[[ DATA PROVIDED, beginning ]]
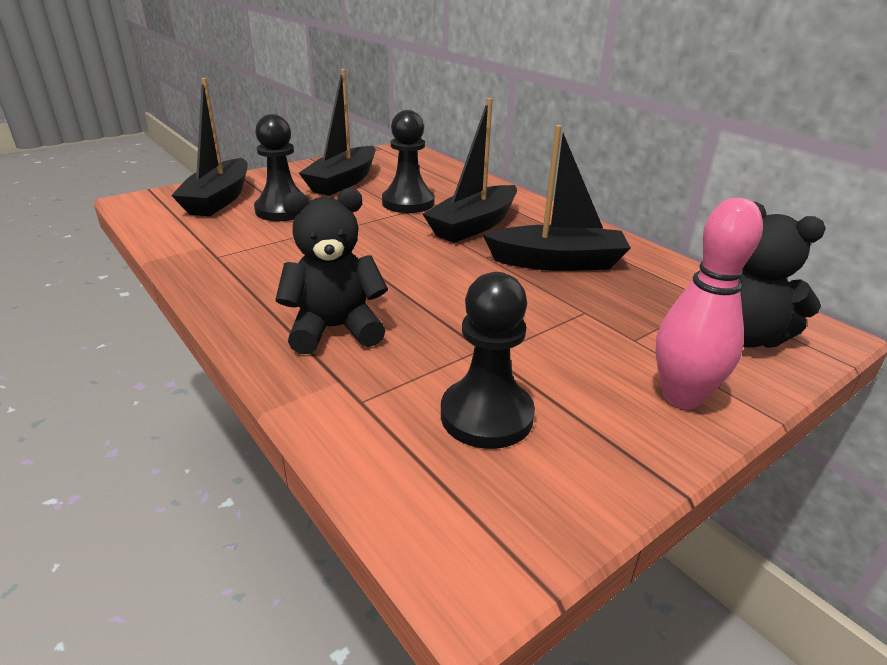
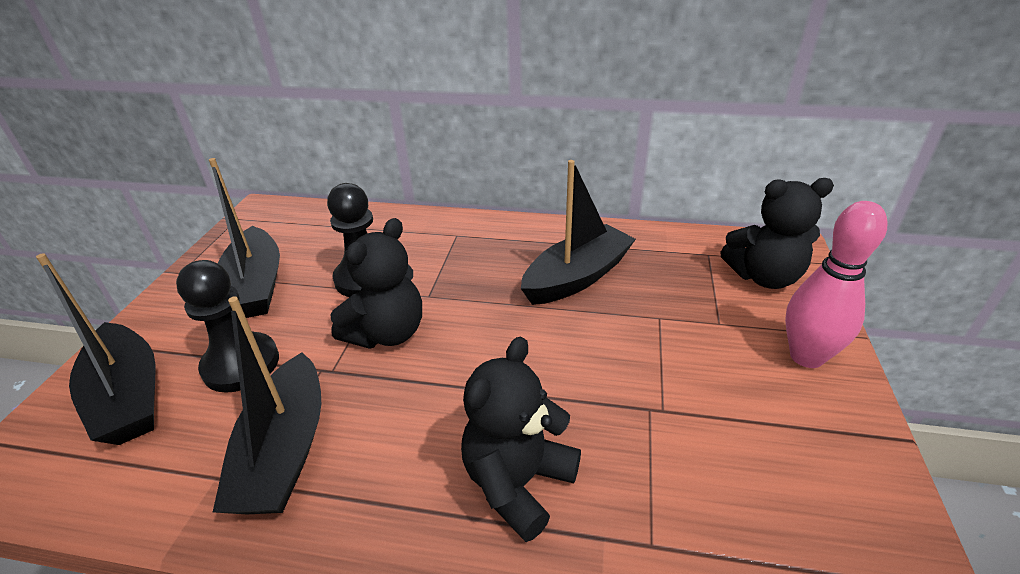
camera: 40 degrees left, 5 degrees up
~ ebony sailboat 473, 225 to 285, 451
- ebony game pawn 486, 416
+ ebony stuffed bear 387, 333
[[ DATA PROVIDED, end ]]
**ASSIGNED TASK:** Only a word-for-word repetition of the lines from the one containing "to 285, 451" to the final line of the data above counts as the answer.

**EXERCISE RESPONSE:**
~ ebony sailboat 473, 225 to 285, 451
- ebony game pawn 486, 416
+ ebony stuffed bear 387, 333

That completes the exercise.